▸ Try it
Go through the lines below, tally those that include the word "bottle", and give only the tally.

Object change listings

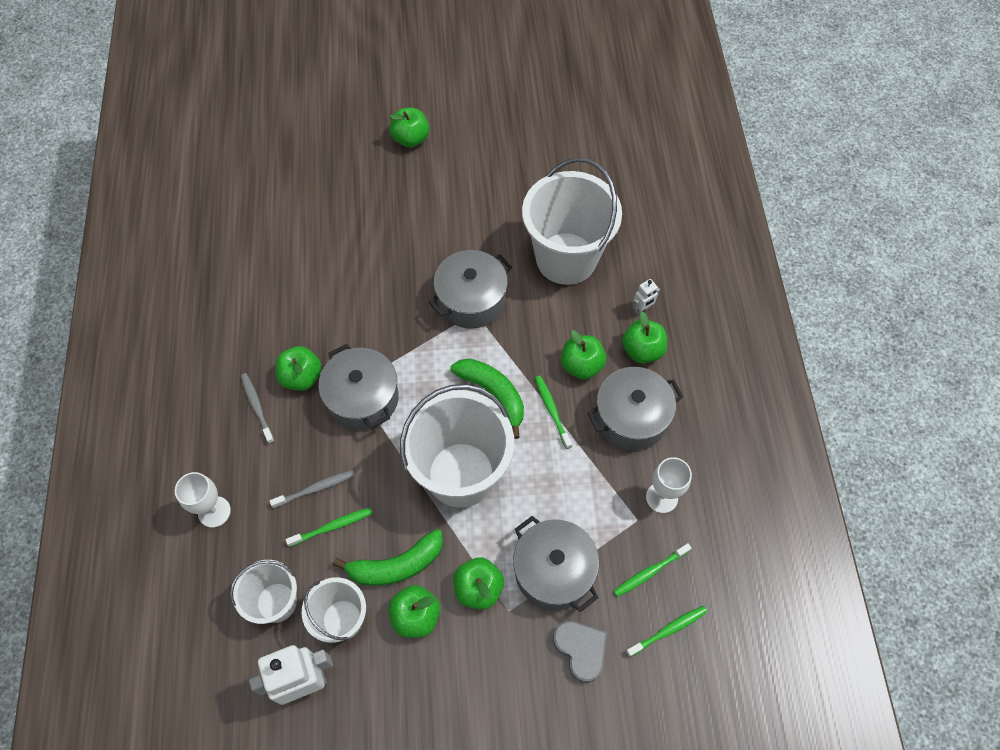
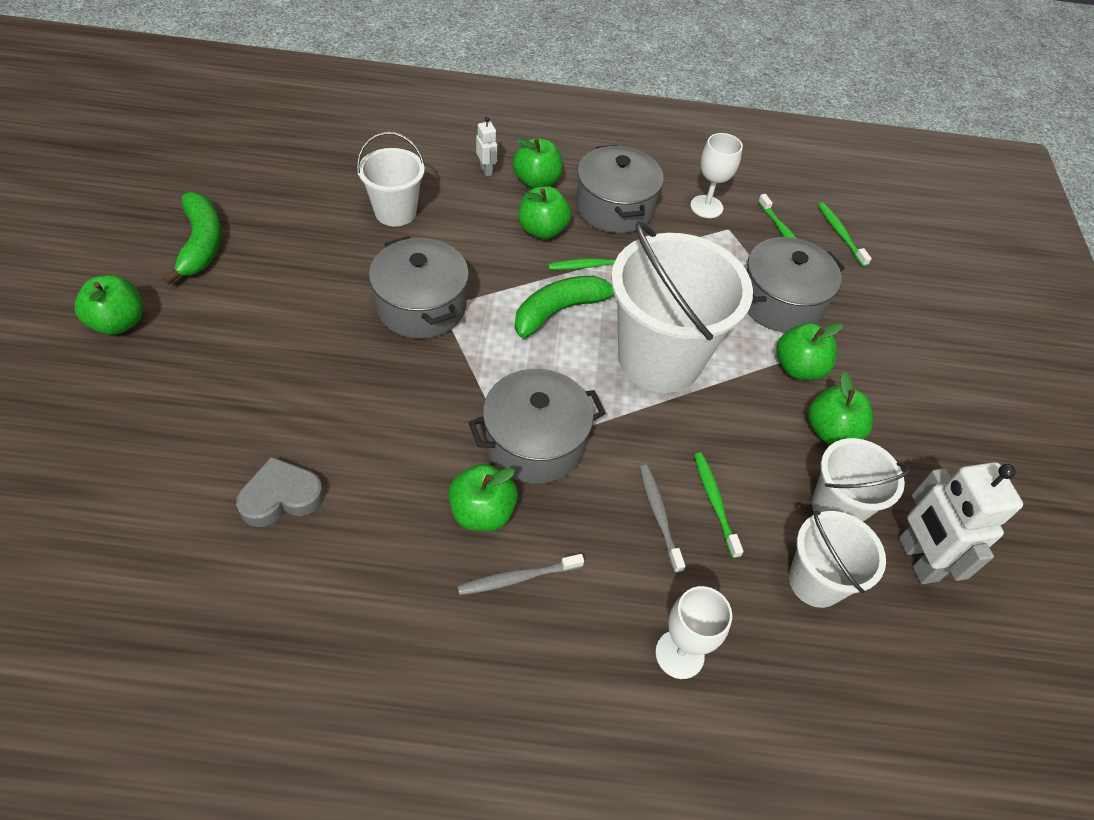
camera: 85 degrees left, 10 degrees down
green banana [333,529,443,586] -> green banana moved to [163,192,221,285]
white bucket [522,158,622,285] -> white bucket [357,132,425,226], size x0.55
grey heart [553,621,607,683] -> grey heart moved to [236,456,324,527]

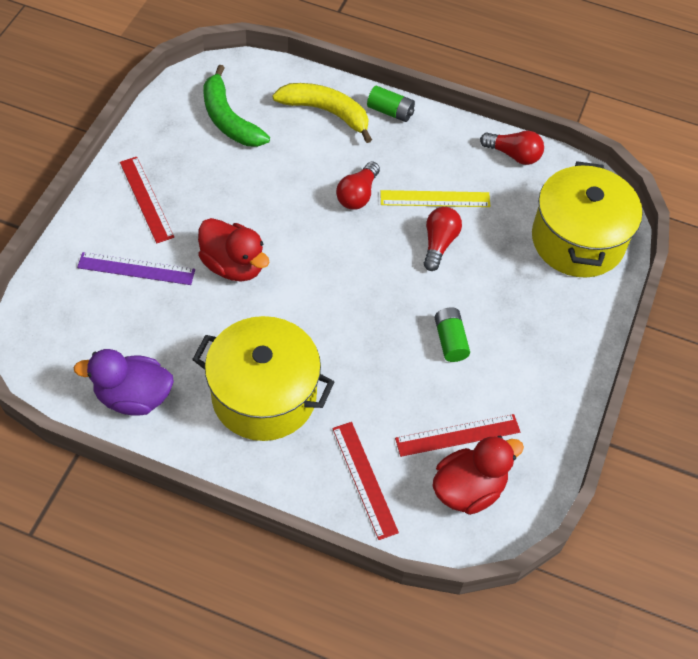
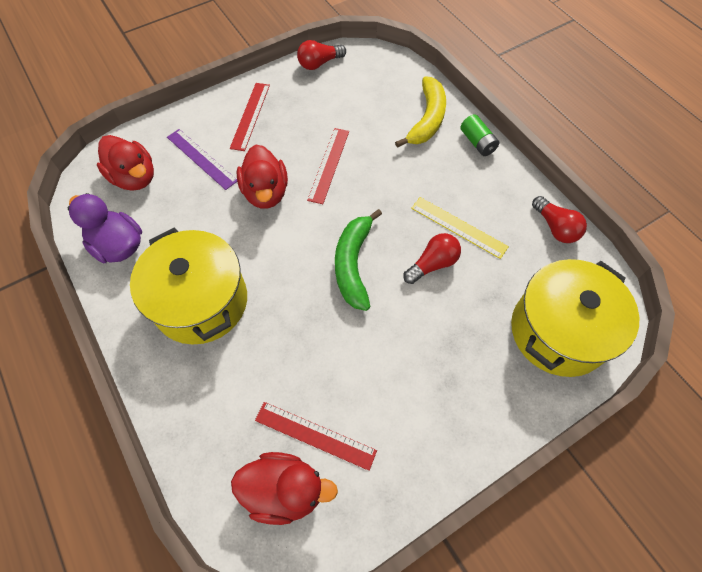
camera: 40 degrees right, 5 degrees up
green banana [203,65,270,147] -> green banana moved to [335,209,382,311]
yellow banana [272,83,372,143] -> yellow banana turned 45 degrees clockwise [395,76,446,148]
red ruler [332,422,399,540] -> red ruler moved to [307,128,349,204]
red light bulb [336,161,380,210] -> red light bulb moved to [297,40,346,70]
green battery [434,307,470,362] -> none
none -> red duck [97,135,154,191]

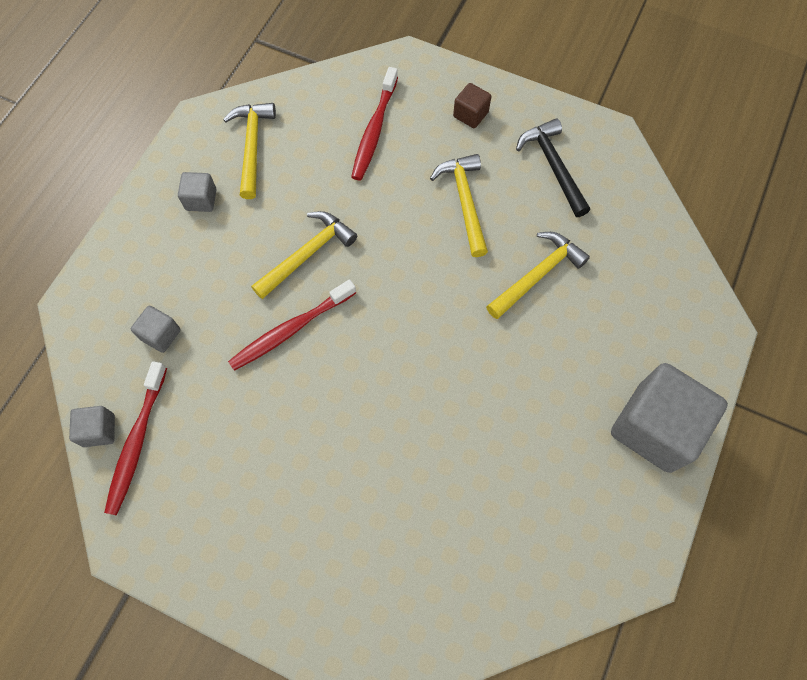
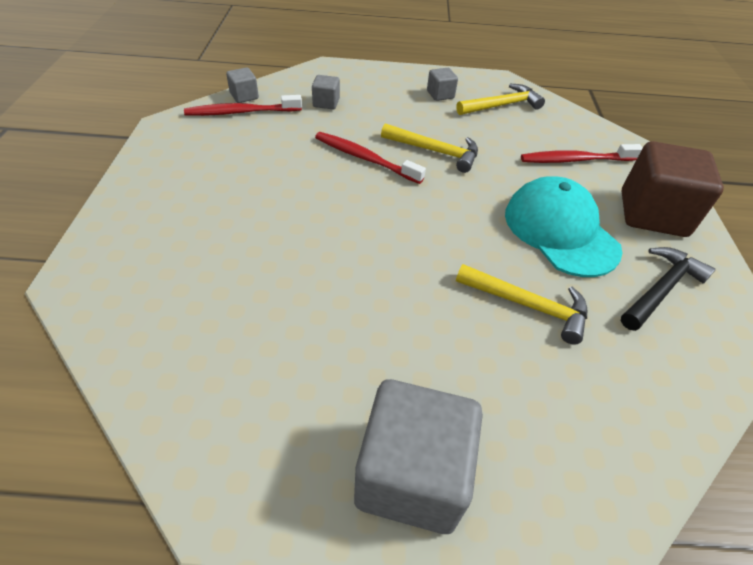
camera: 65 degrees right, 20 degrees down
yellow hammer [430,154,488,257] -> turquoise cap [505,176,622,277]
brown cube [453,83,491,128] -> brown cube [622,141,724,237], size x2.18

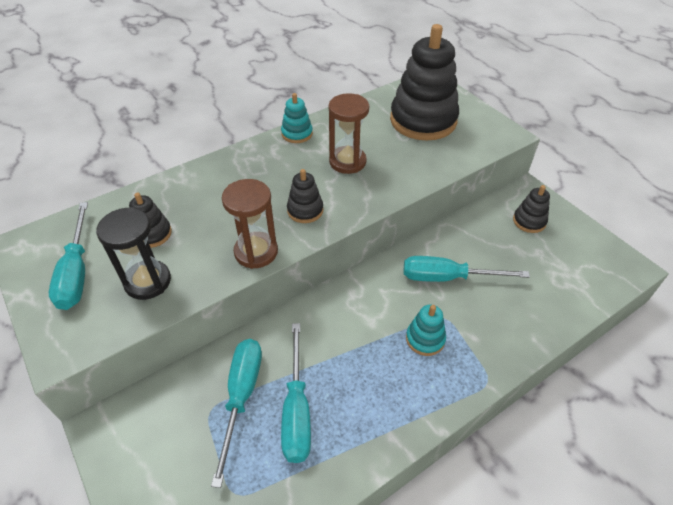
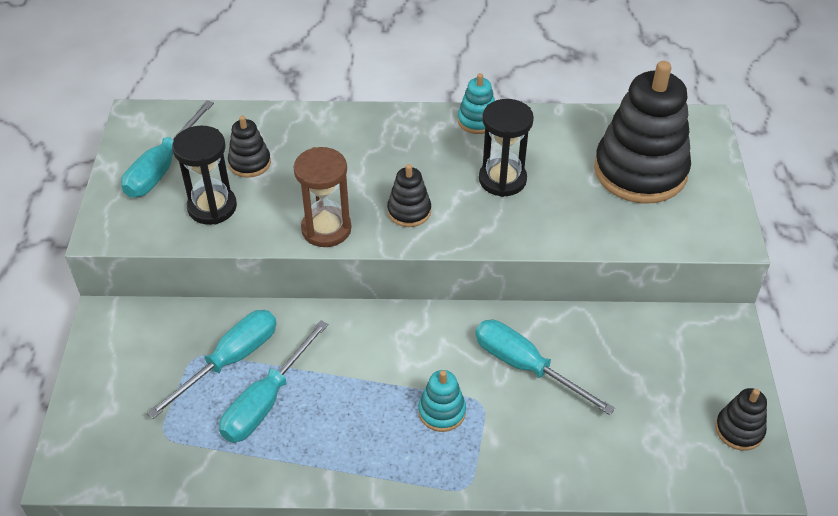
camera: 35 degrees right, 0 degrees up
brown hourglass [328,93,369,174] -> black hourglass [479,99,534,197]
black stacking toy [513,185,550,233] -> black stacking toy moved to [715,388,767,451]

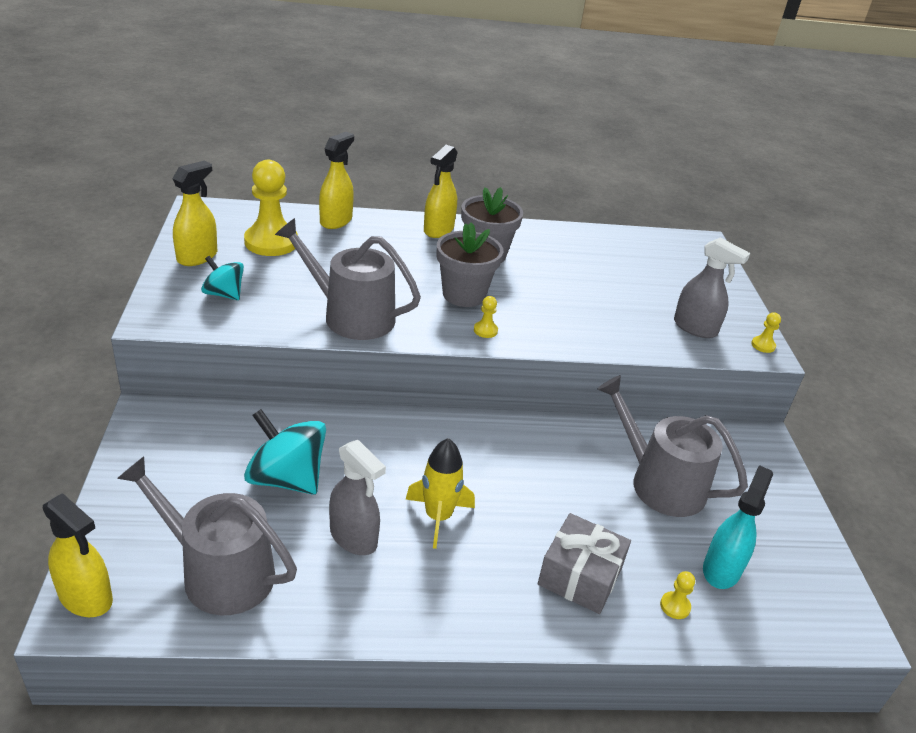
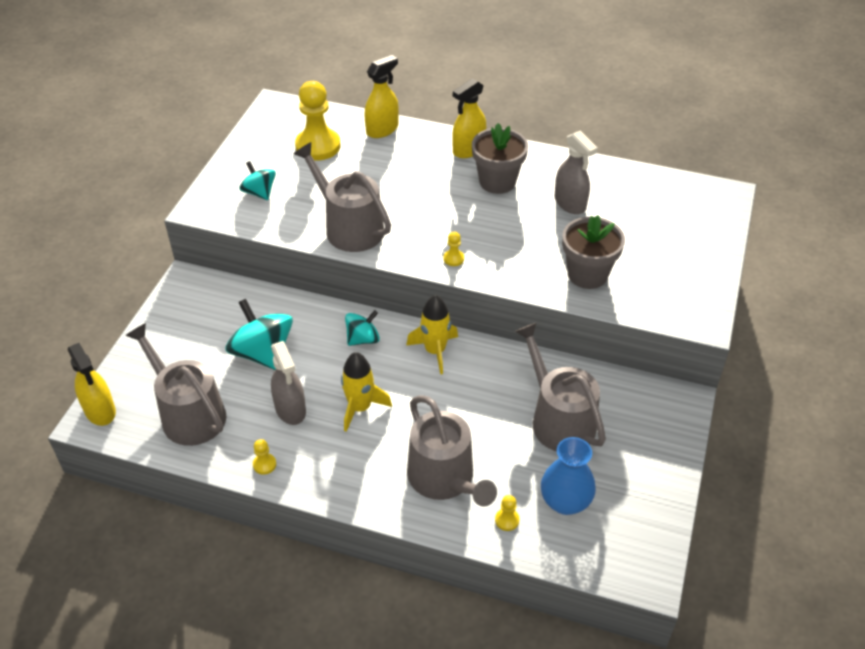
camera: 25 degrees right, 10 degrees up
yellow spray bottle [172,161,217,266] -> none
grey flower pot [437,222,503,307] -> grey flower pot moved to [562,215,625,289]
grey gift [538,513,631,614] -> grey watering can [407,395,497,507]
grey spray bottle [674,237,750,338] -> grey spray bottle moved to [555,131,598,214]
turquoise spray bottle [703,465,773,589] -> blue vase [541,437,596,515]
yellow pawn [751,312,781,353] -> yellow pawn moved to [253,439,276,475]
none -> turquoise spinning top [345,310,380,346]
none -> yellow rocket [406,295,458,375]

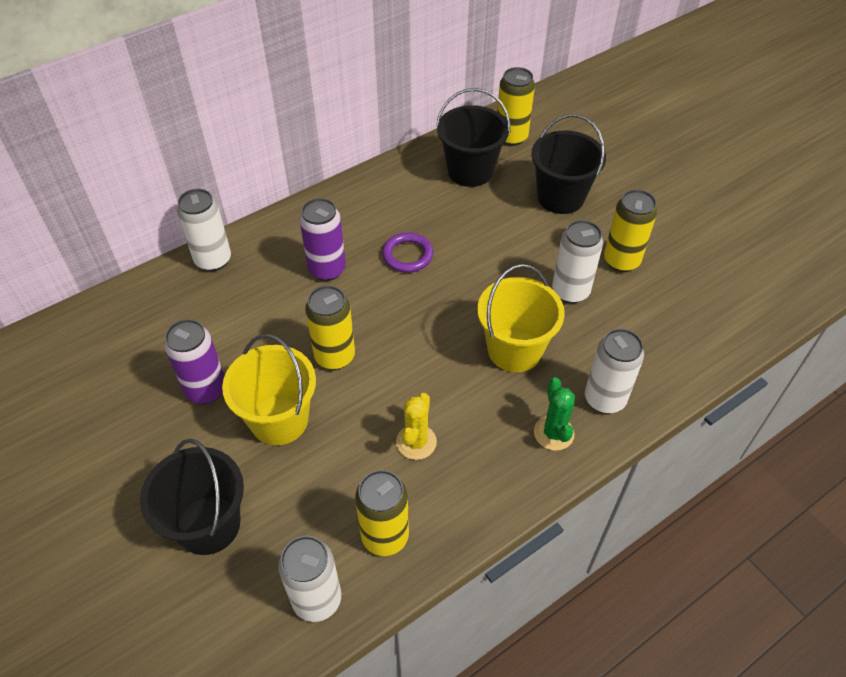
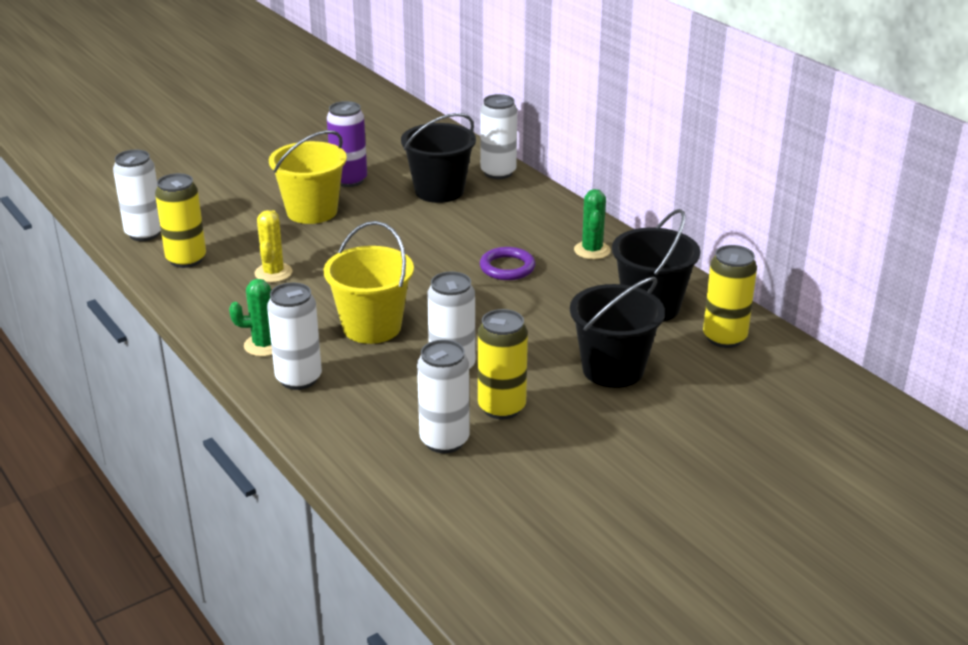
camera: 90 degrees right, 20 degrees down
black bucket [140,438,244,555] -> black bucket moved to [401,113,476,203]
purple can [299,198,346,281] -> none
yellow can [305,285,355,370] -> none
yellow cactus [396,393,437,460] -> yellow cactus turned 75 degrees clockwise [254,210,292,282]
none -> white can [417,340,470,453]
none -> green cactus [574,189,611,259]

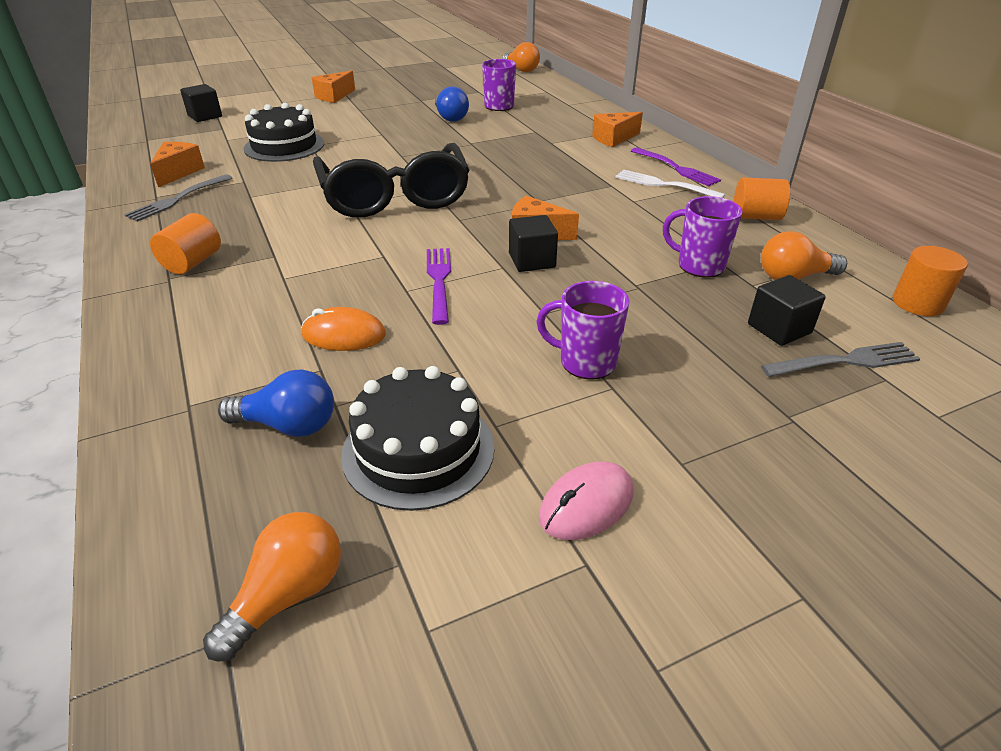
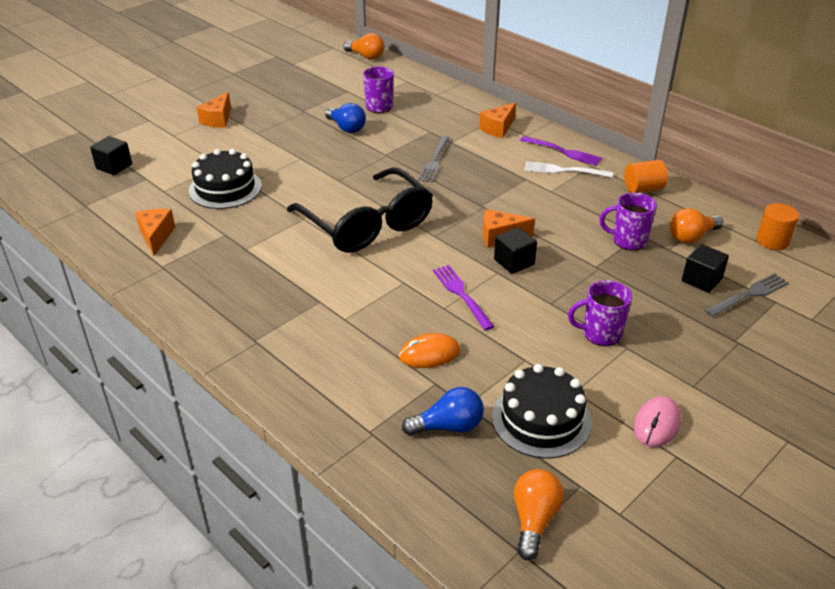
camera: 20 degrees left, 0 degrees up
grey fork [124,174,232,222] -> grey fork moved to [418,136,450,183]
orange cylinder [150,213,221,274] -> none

▸ Answer
3